Your task:
Beginning at the line that contains "red brick B2:C2 level 1 -> none", transcribe every line up to the last one in the material below. Include no other lines.

=======

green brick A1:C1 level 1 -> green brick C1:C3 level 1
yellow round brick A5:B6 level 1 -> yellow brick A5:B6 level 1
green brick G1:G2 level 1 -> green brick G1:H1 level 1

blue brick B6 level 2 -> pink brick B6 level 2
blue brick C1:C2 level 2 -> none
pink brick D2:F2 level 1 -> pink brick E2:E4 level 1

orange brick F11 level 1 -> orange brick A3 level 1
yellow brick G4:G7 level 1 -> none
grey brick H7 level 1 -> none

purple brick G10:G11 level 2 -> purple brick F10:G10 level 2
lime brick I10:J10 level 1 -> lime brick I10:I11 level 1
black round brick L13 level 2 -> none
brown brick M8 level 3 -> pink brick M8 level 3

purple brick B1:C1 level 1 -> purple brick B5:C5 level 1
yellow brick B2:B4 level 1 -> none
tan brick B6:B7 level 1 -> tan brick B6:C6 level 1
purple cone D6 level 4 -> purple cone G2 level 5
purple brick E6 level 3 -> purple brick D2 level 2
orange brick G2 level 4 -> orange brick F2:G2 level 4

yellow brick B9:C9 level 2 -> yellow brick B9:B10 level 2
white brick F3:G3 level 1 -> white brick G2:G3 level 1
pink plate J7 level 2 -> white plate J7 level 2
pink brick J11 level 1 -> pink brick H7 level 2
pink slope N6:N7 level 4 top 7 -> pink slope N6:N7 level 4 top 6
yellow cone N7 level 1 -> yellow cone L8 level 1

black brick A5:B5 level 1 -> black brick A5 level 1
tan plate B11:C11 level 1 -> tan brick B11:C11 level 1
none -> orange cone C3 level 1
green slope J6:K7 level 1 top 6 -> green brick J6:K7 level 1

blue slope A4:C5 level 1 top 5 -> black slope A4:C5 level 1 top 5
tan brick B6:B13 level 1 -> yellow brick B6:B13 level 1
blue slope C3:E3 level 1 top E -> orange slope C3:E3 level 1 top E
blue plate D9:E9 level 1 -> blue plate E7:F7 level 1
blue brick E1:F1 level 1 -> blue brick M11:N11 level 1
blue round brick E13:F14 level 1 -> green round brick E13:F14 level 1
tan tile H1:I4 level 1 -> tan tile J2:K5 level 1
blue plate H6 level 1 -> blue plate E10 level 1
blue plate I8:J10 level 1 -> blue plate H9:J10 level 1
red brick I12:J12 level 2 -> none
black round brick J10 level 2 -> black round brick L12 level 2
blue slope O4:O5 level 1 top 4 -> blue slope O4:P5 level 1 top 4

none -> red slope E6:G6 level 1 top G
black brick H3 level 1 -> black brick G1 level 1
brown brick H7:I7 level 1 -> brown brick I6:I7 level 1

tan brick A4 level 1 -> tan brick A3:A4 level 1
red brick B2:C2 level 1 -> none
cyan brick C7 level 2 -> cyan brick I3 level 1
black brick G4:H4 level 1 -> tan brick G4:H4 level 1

=======

Answer box:
red brick B2:C2 level 1 -> none
cyan brick C7 level 2 -> cyan brick I3 level 1
black brick G4:H4 level 1 -> tan brick G4:H4 level 1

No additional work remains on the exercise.